What this task involves:
Give the line with "- gumka do mazania (biały) <369,346,438,395>" again, along with every line below it to the end of the records, word for word.

Given records:

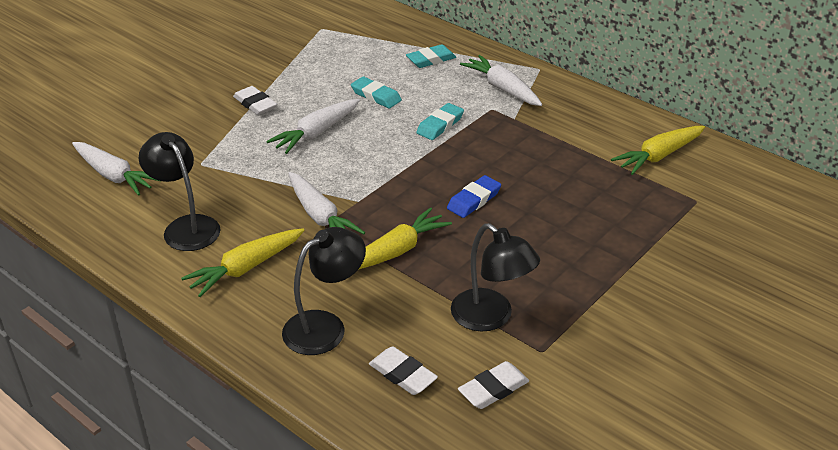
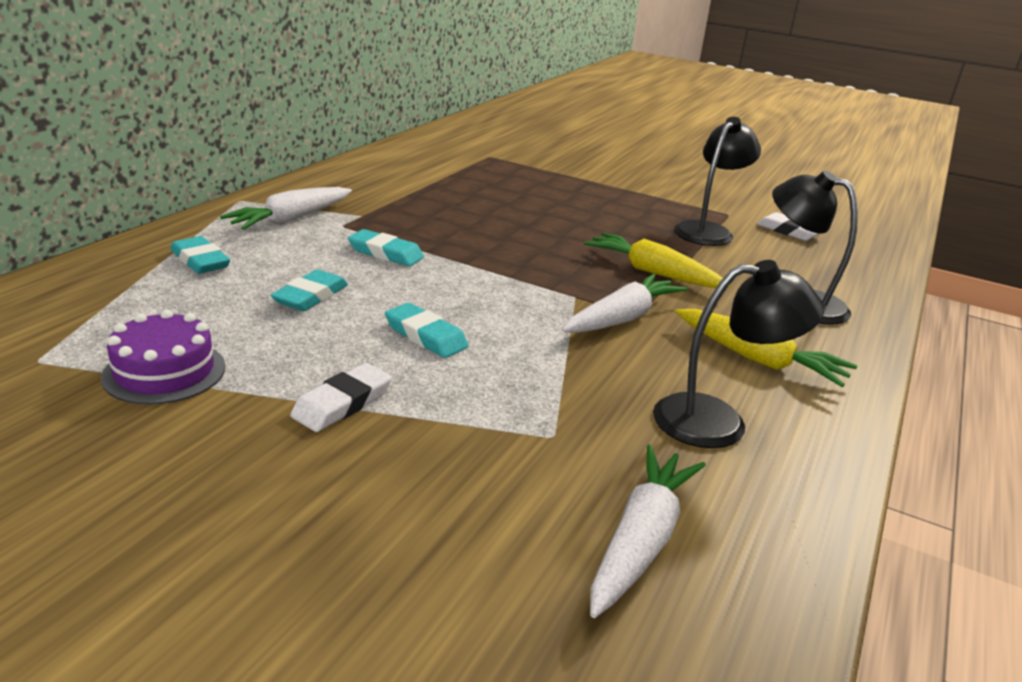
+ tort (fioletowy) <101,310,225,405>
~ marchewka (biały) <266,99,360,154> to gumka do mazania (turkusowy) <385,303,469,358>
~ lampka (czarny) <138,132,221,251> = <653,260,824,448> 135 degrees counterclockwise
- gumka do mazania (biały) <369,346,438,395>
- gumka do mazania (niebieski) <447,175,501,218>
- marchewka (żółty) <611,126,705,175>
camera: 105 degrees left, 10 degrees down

Exercise answer:
- gumka do mazania (biały) <369,346,438,395>
- gumka do mazania (niebieski) <447,175,501,218>
- marchewka (żółty) <611,126,705,175>
camera: 105 degrees left, 10 degrees down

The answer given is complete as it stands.